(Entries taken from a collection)
------------------------------------------------------------------------

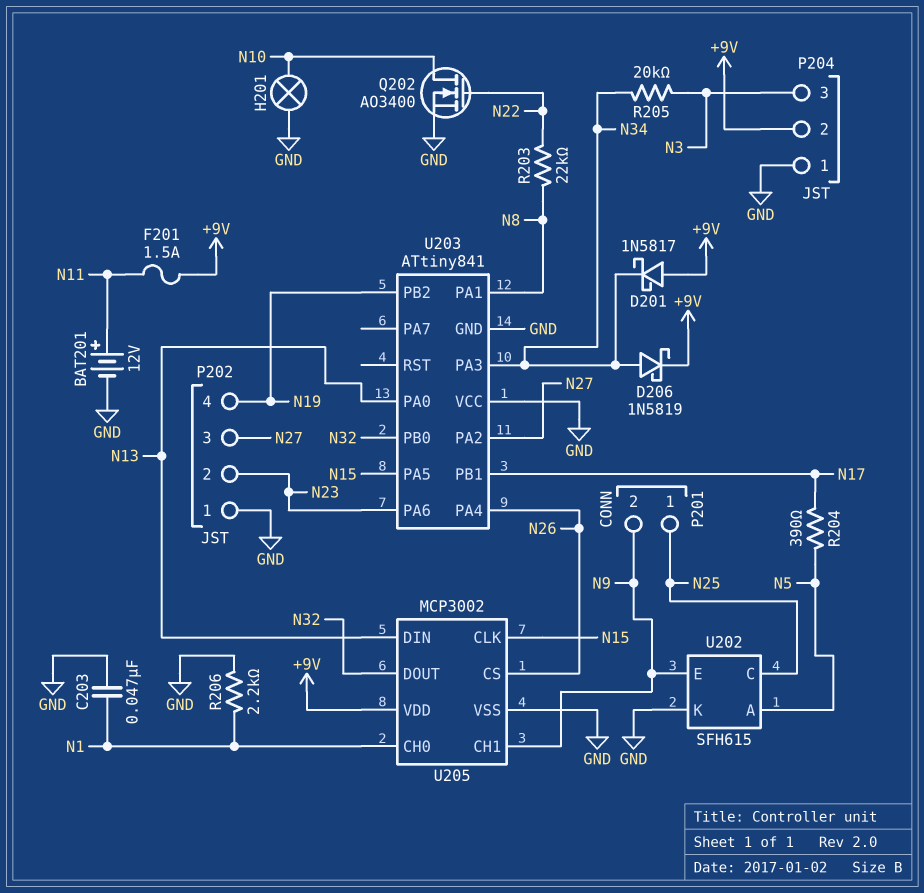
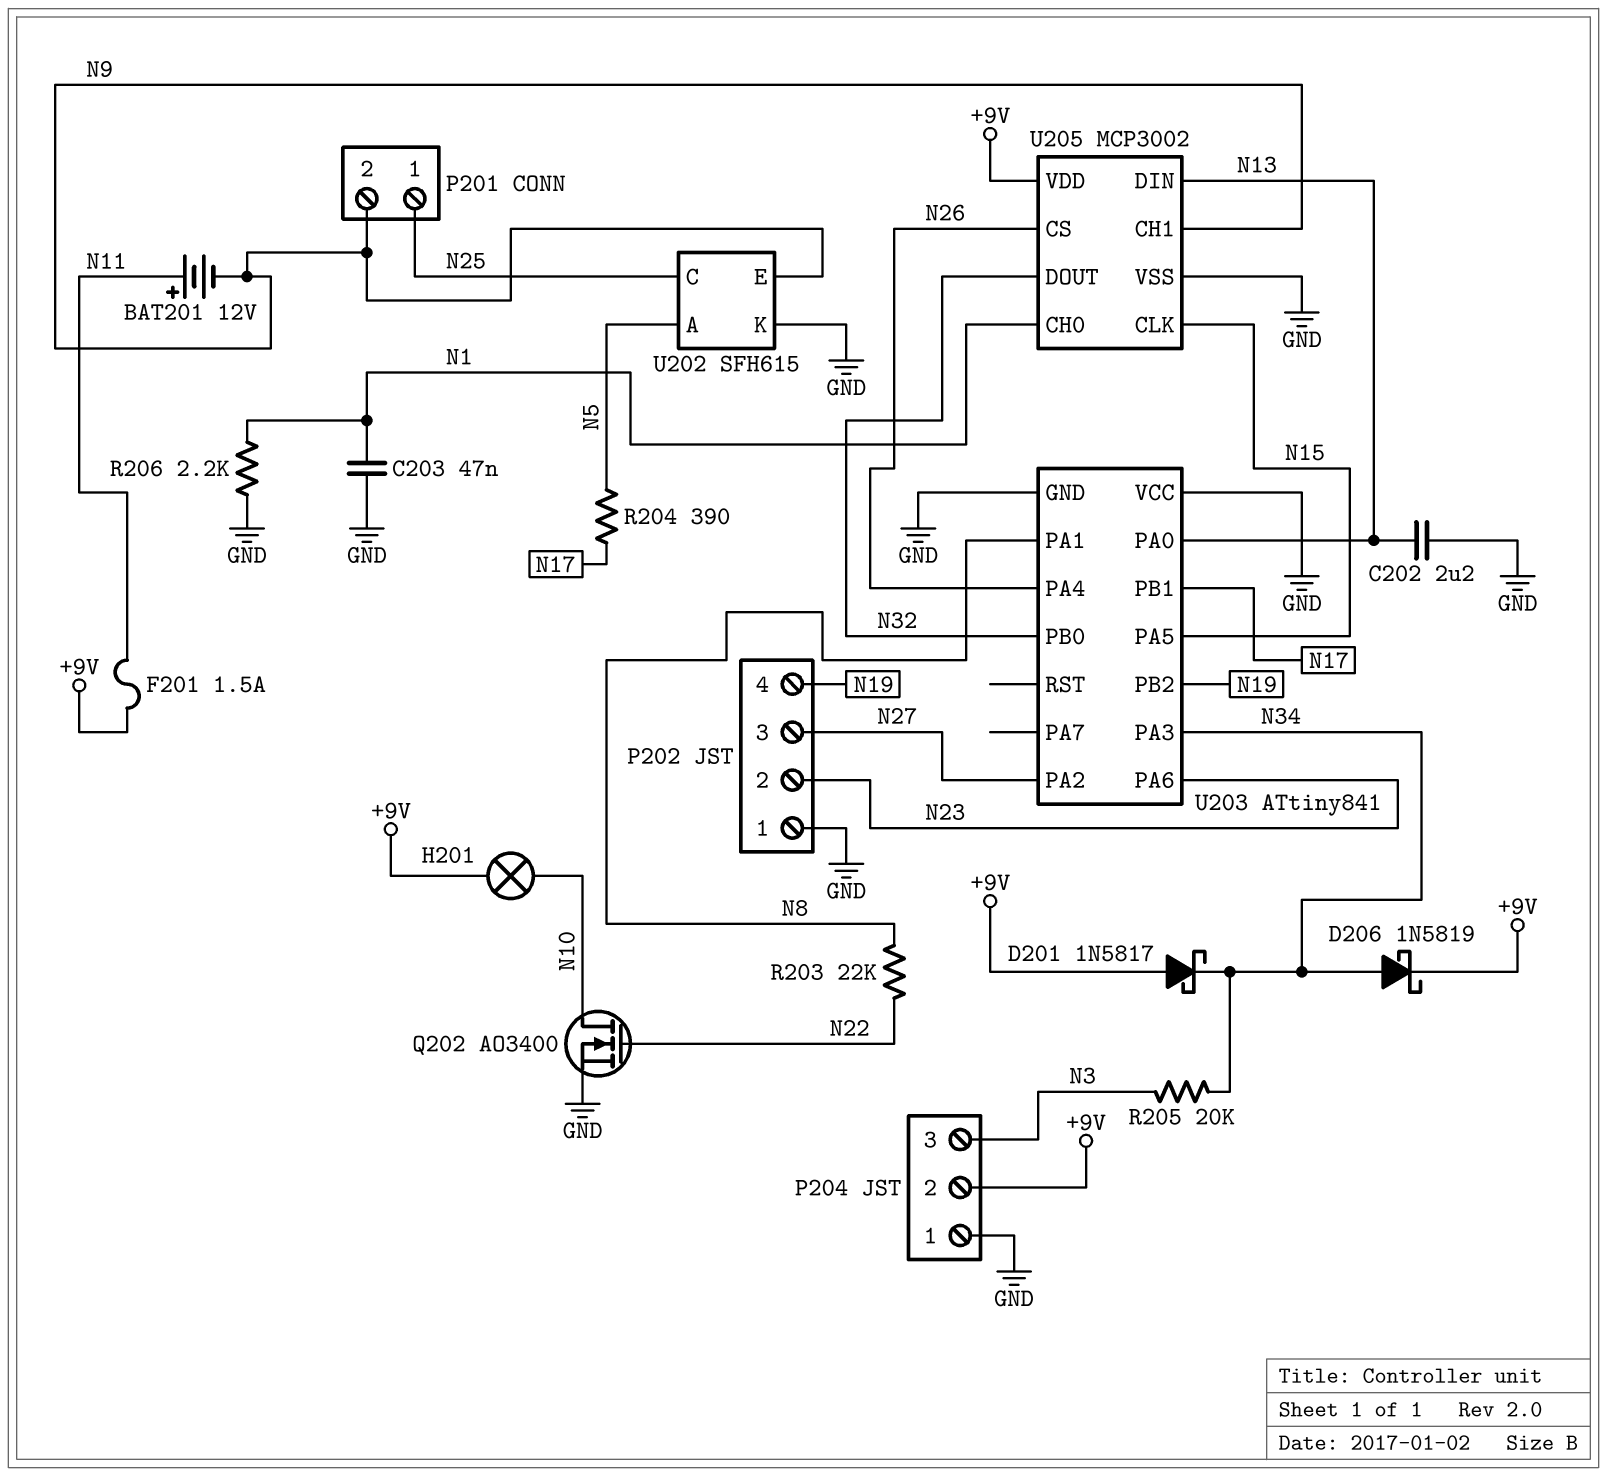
BAT201: 12V (plus N11, minus GND) -> 12V (plus N11, minus N9)
C202: none -> 2.2uF (GND, N13)
H201: lamp (GND, N10) -> lamp (+9V, N10)

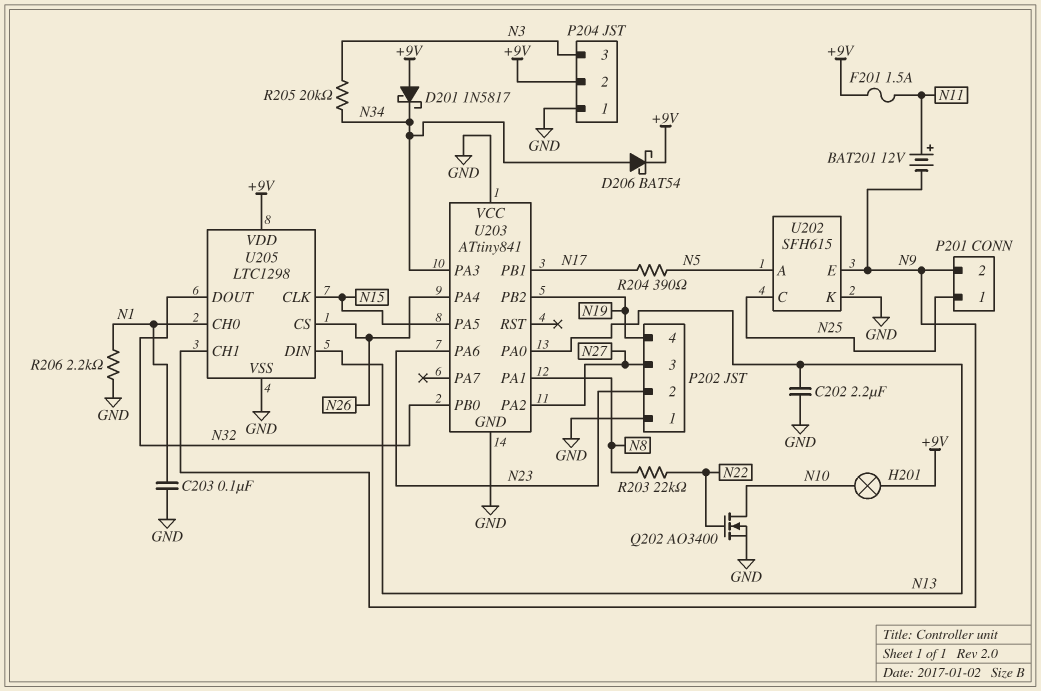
C203: 47nF (GND, N1) -> 100nF (GND, N1)
D206: schottky 1N5819 (A N34, K +9V) -> schottky BAT54 (A N34, K +9V)
U205: MCP3002 -> LTC1298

------------------------------------------------------------------------

◆ Exercise requirements ◆
Which lines run from the one holding "D206: schottky 1N5819" through the end of the data? Write them out exactly, ends included, and add nothing.

◆ Response to this exercise ◆
D206: schottky 1N5819 (A N34, K +9V) -> schottky BAT54 (A N34, K +9V)
U205: MCP3002 -> LTC1298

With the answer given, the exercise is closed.